In the listing below, find the line containing "BT201: 7.4V (plus" and the line containing "U204 pin out: VP -> STG2". Repeat exactly those two lines and every line between them, nothing more.

DATASET ENTRIES:
⁂

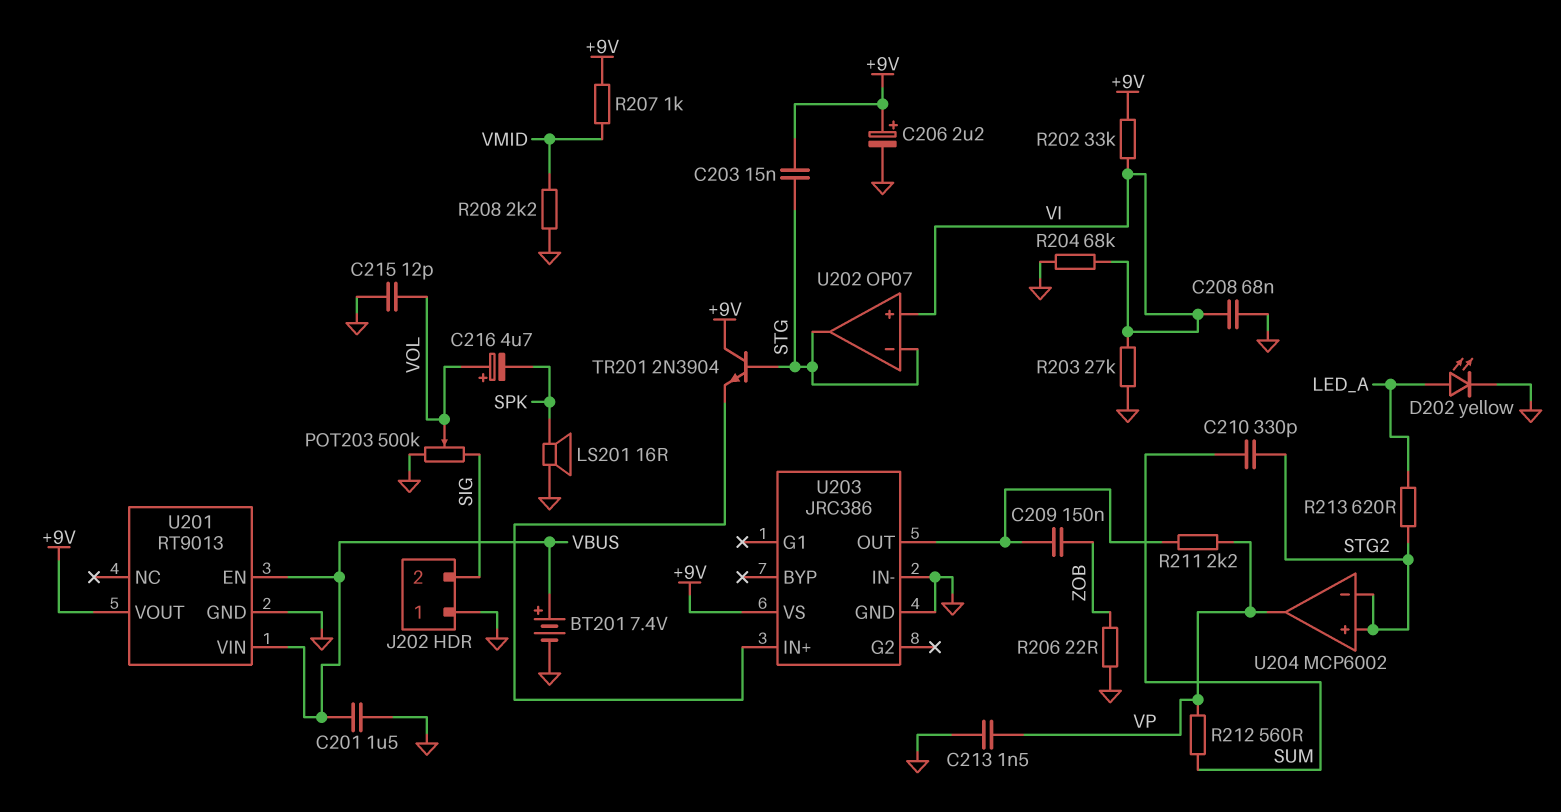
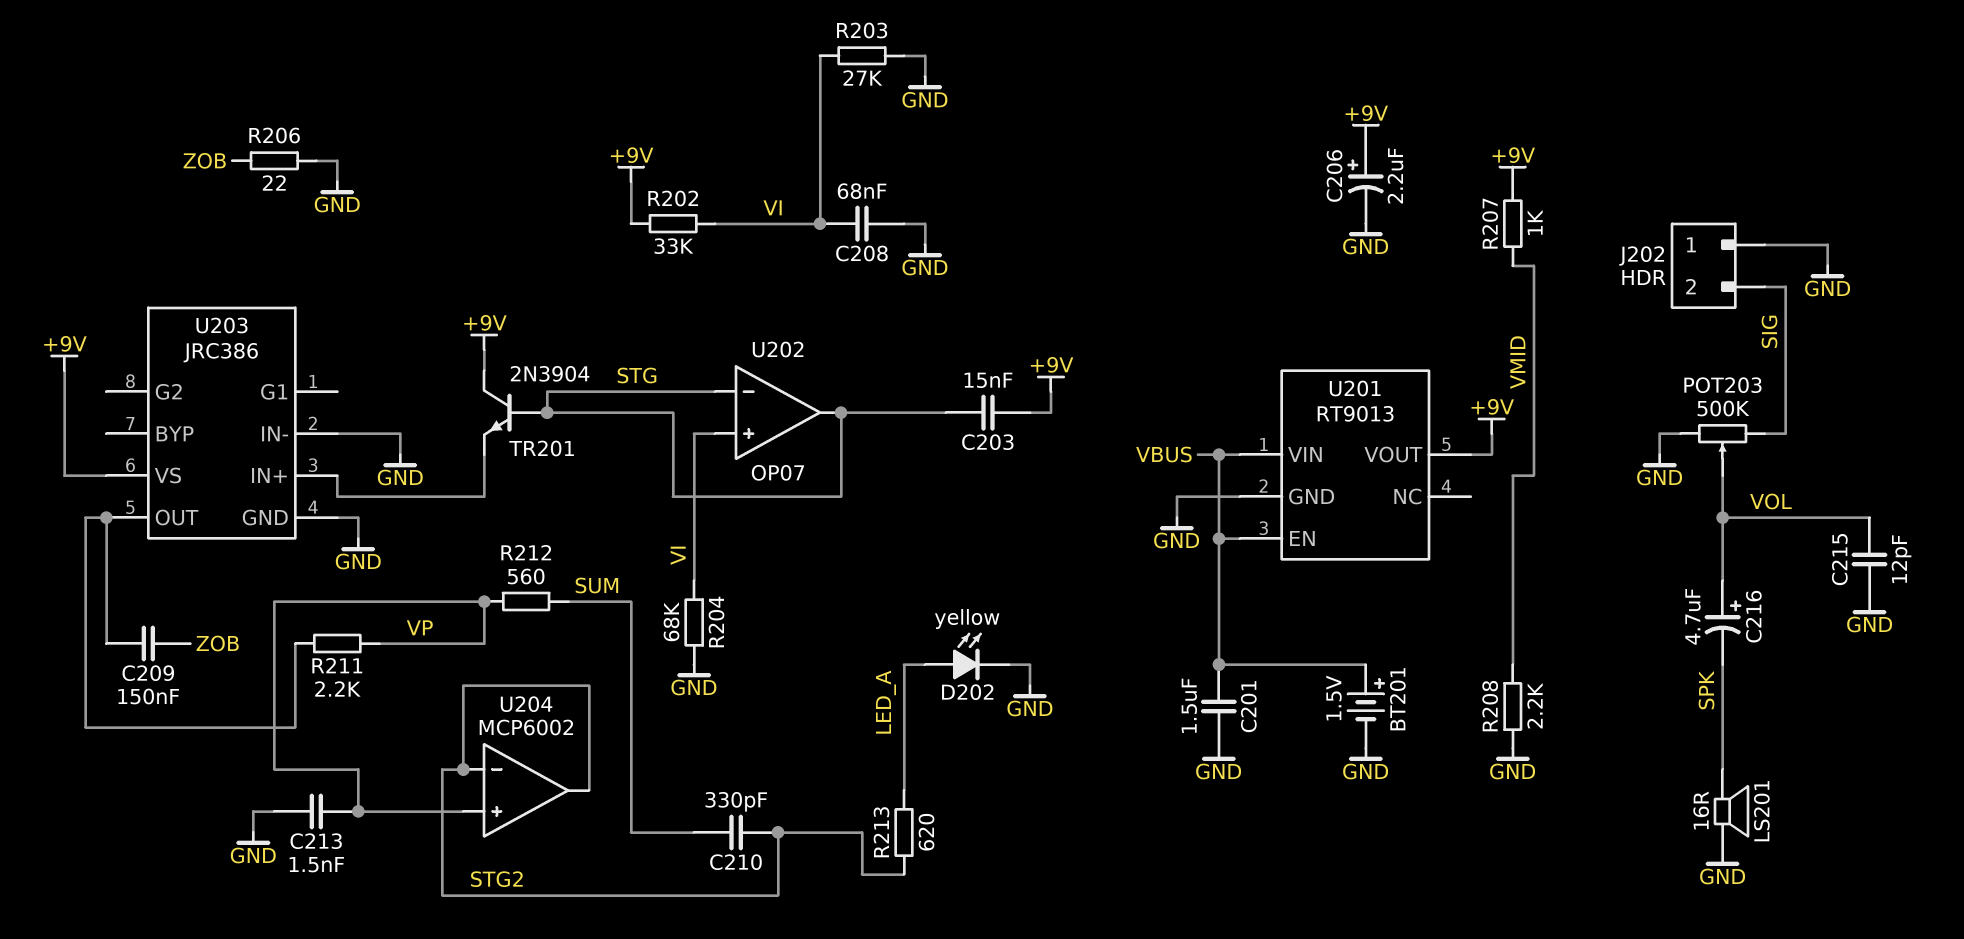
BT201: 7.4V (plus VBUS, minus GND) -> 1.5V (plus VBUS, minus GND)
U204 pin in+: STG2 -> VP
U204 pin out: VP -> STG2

⁂

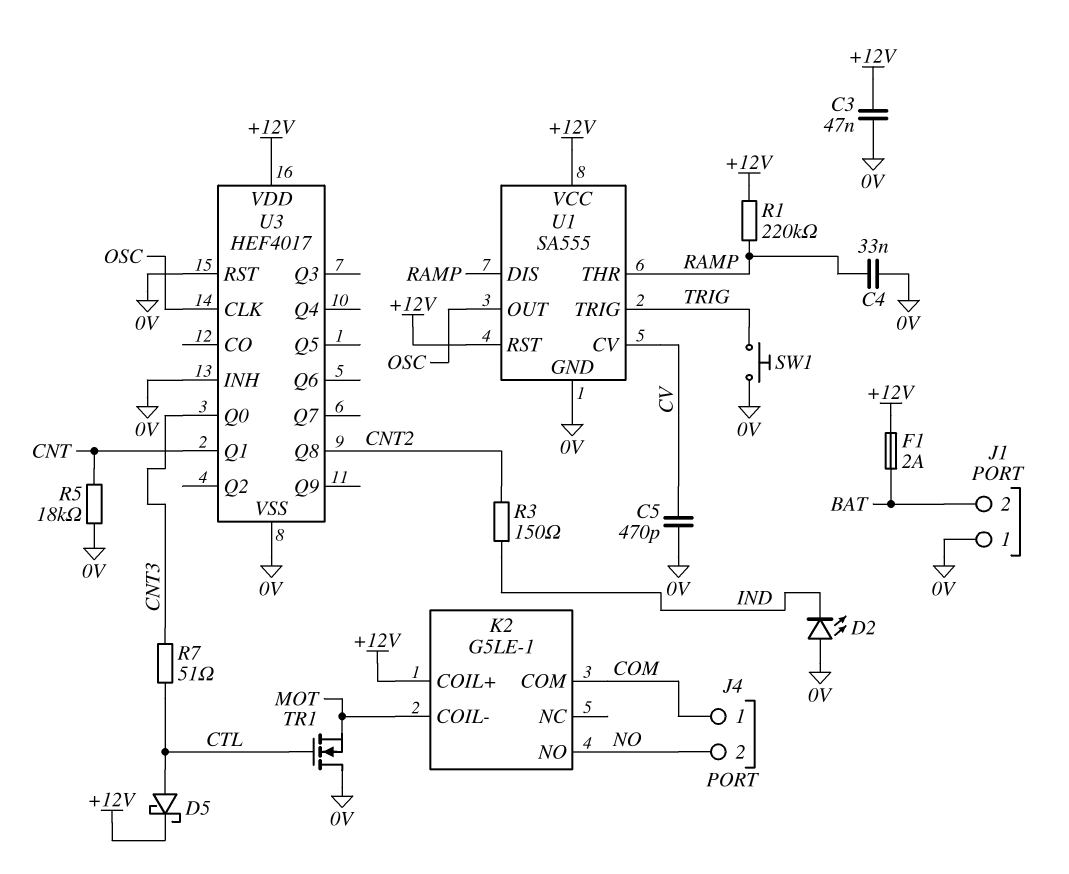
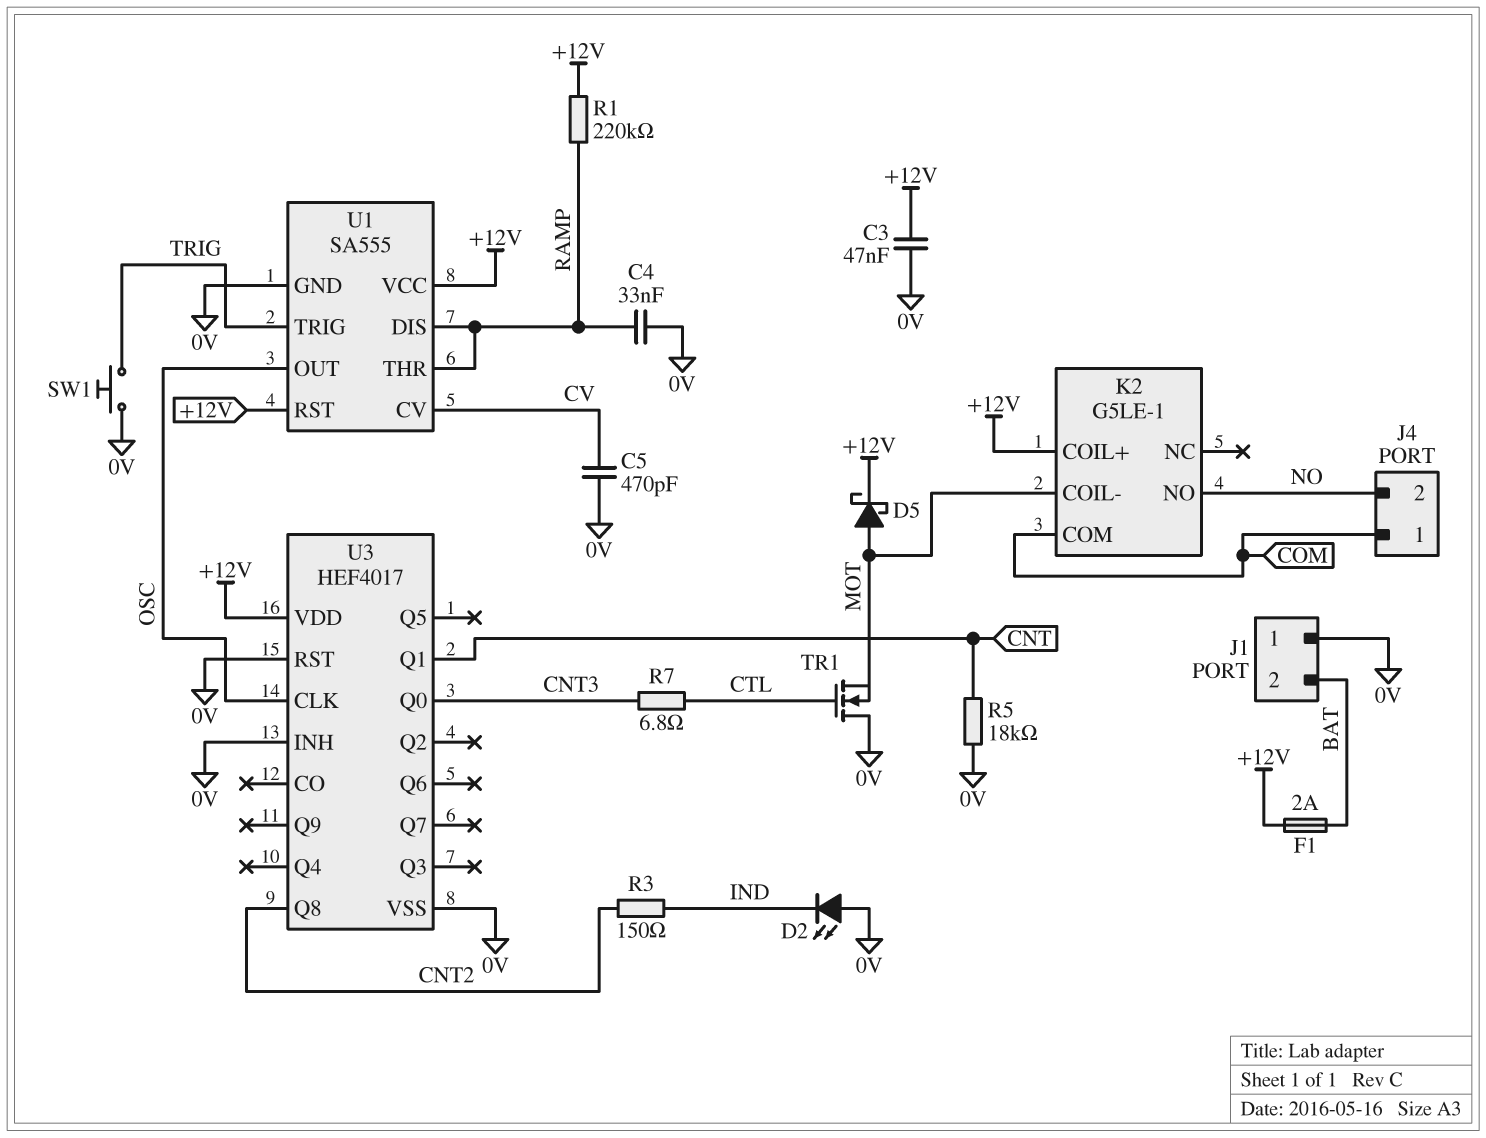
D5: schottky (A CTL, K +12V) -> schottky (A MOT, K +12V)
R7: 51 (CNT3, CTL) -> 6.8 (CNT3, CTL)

⁂

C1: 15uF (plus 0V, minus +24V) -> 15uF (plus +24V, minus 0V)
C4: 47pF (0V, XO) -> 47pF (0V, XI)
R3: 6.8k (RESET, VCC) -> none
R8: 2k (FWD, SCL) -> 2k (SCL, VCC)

⁂

EXERCISE RESULT:
BT201: 7.4V (plus VBUS, minus GND) -> 1.5V (plus VBUS, minus GND)
U204 pin in+: STG2 -> VP
U204 pin out: VP -> STG2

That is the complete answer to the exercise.